# [What is needed]
From the data below, please reproduce exactly everything from the line that contains "green plate B7" down to the line that contains "orange round brick", with both ends included.

# [Records for this exercise]
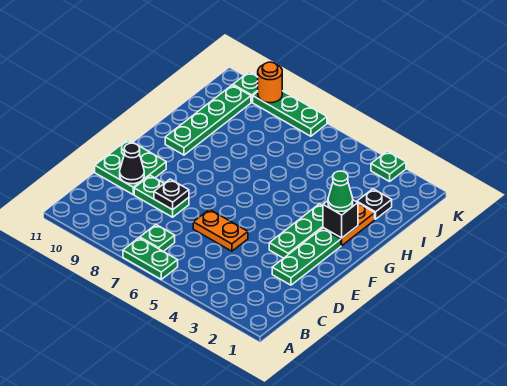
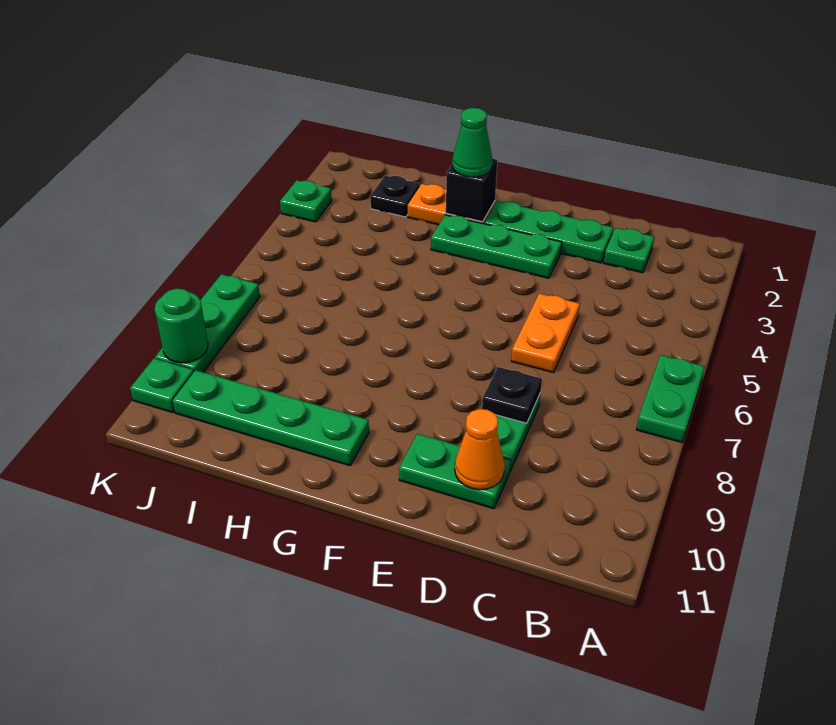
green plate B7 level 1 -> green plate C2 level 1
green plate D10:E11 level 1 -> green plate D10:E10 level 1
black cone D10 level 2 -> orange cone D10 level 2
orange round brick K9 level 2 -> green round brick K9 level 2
* * *
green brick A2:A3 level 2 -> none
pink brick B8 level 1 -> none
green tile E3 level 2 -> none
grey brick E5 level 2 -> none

# [Finished task]
green plate B7 level 1 -> green plate C2 level 1
green plate D10:E11 level 1 -> green plate D10:E10 level 1
black cone D10 level 2 -> orange cone D10 level 2
orange round brick K9 level 2 -> green round brick K9 level 2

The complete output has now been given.